WORK TO COMPLETE:
Pull each line holding the word "moved" from the data.

TASK DATA:

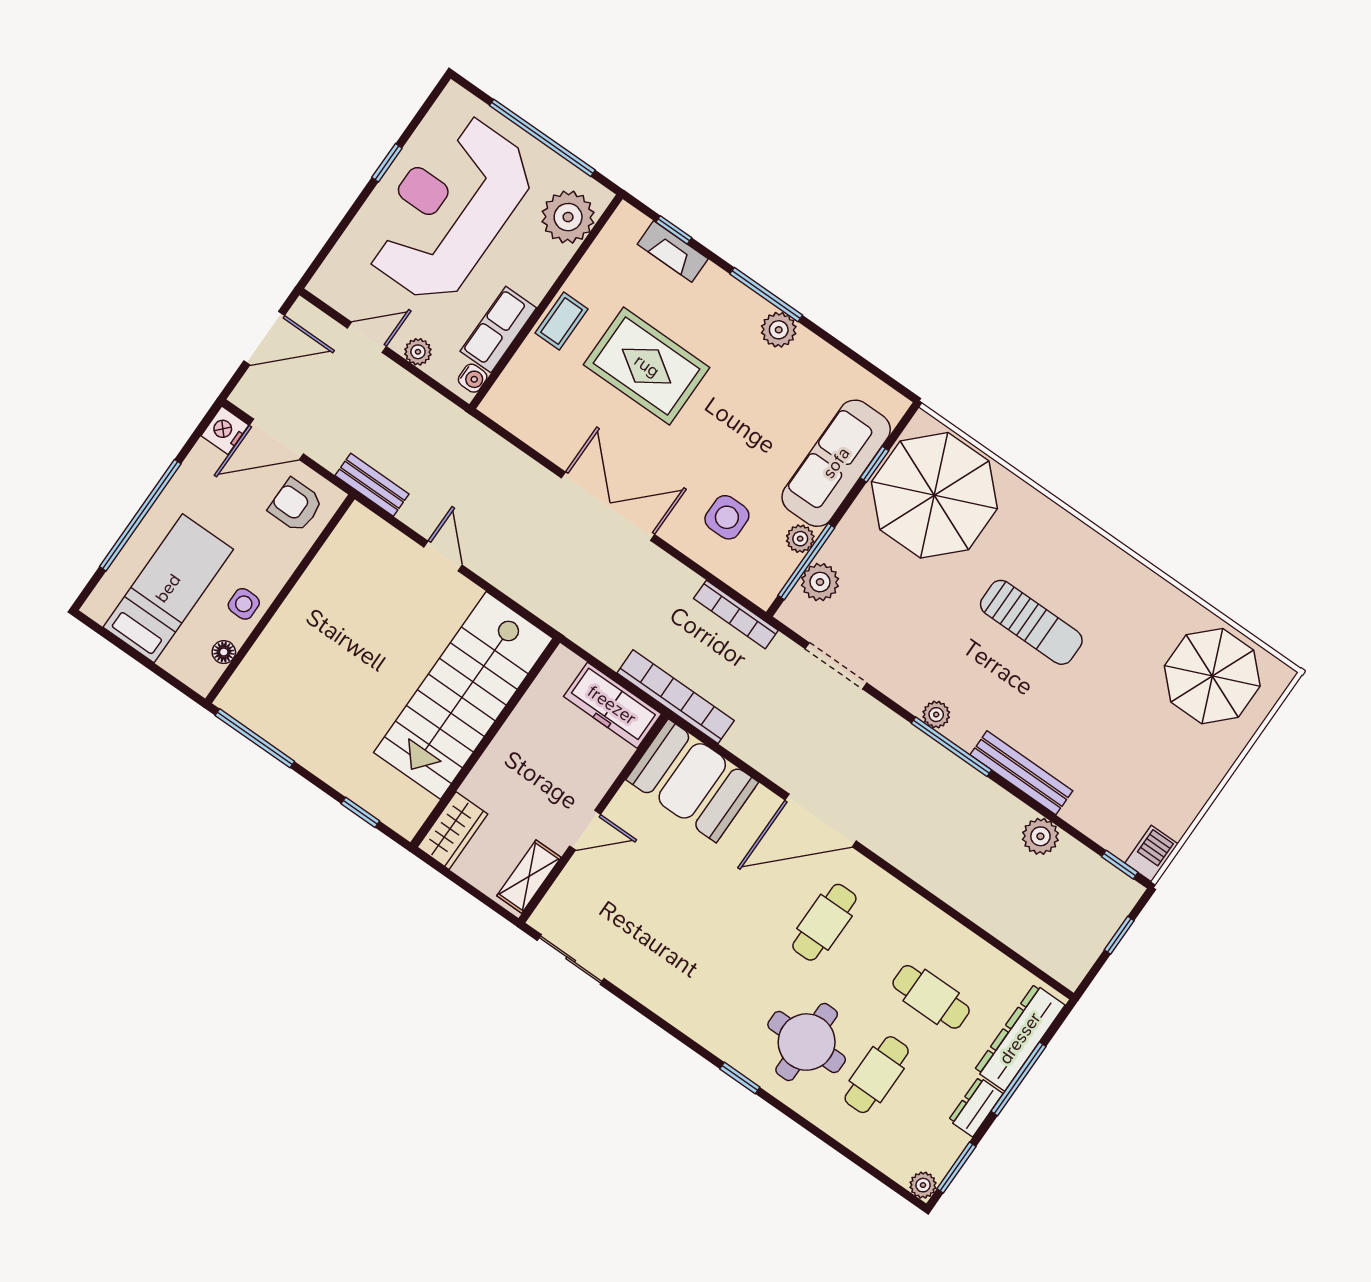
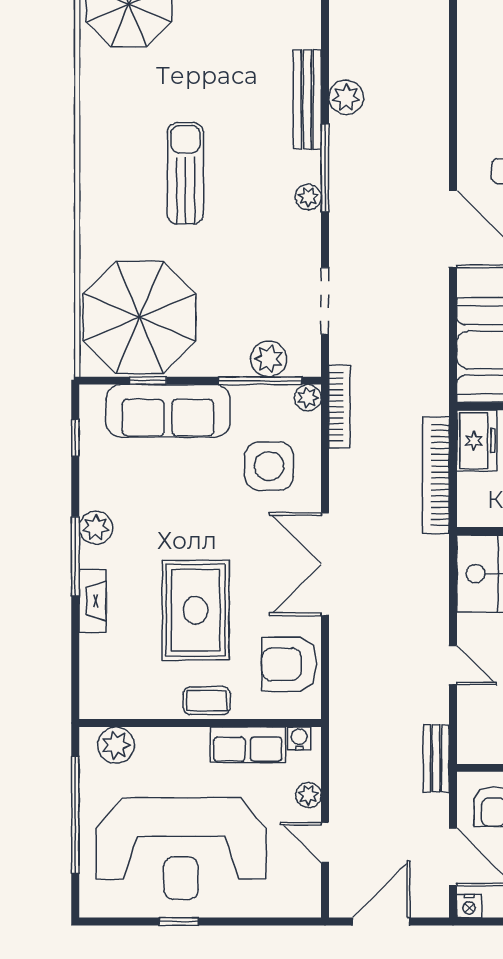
plant: (568, 217) -> (116, 745), width x0.73, depth x0.73
window: (674, 230) -> (75, 438), moved
fireplace: (673, 252) -> (93, 601), moved
door: (264, 338) -> (381, 921), hinge flipped
armchair: (543, 414) -> (289, 664), added
nightstand: (225, 430) -> (469, 906), width x0.72, depth x0.74
side table: (727, 517) -> (269, 466), width x1.37, depth x1.37
plant: (800, 539) -> (308, 398), moved
door: (443, 556) -> (453, 665), swing flipped
bookcase: (676, 697) -> (436, 475), moved
freezer: (612, 705) -> (477, 441), width x0.71
plant: (1040, 836) -> (346, 97), moved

REPLY TO THE EXERCISE:
window: (674, 230) -> (75, 438), moved
fireplace: (673, 252) -> (93, 601), moved
plant: (800, 539) -> (308, 398), moved
bookcase: (676, 697) -> (436, 475), moved
plant: (1040, 836) -> (346, 97), moved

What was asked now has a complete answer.